Exercise ->
Check which lines in the records hold "purple" and report how many there are, with no other text.

Exercise material ->
--- --- ---

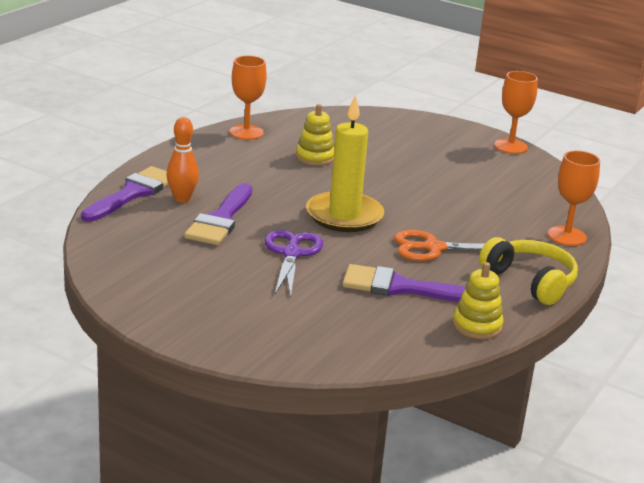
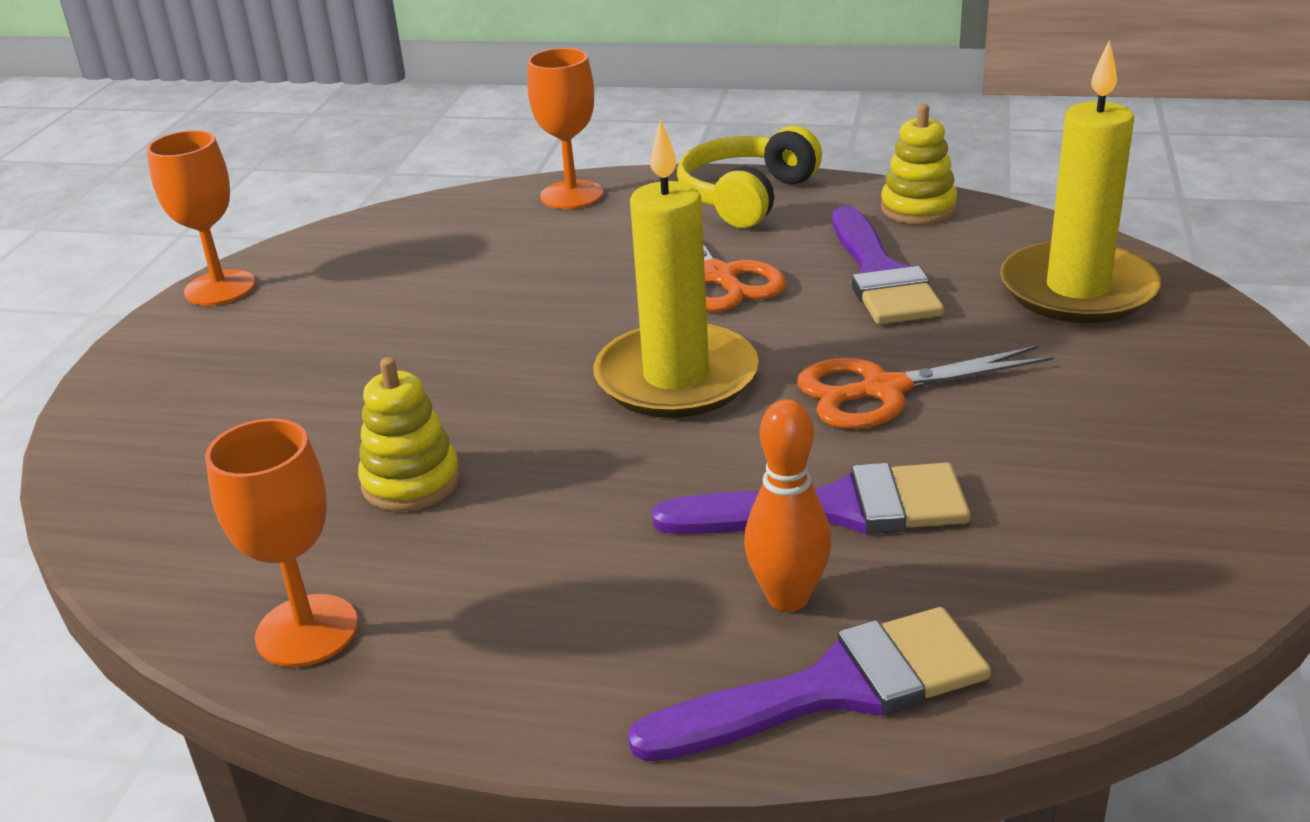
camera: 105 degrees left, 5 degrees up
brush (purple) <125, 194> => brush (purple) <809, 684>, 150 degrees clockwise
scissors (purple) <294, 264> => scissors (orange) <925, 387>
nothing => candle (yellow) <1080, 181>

--- --- ---

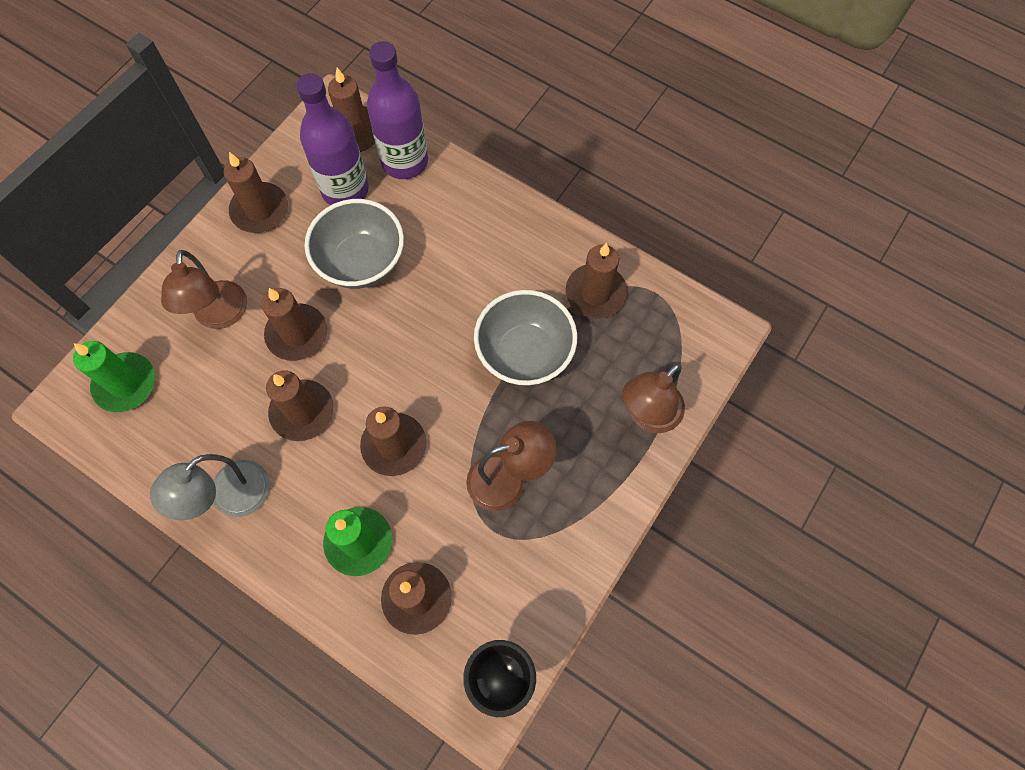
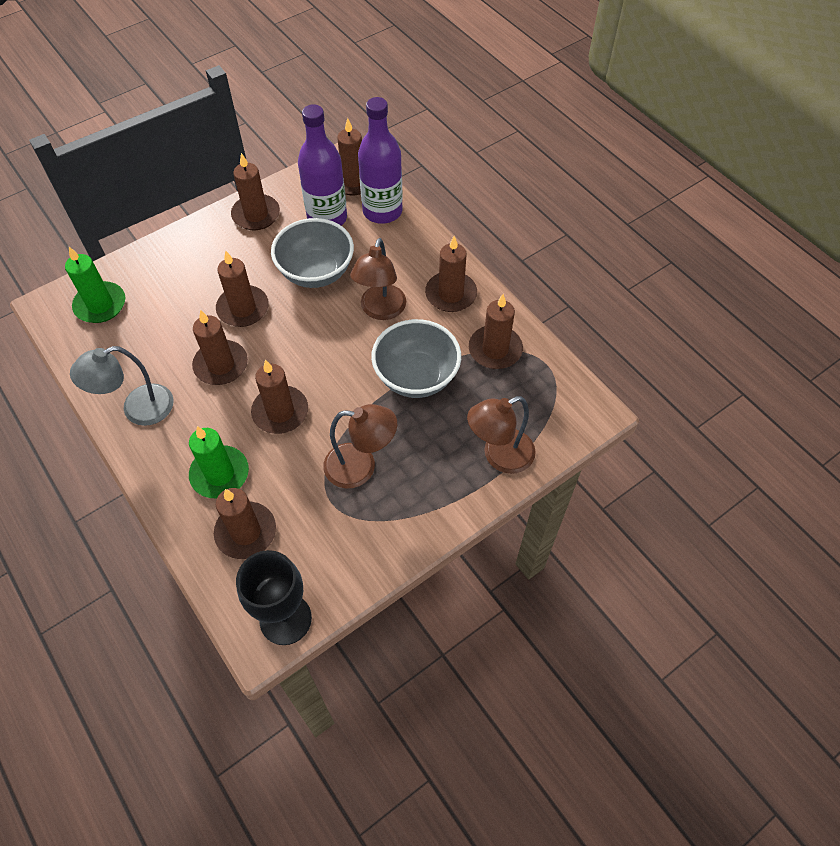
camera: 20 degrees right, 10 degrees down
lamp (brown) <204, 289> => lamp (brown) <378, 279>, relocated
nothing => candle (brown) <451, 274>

--- --- ---

Your response ->
2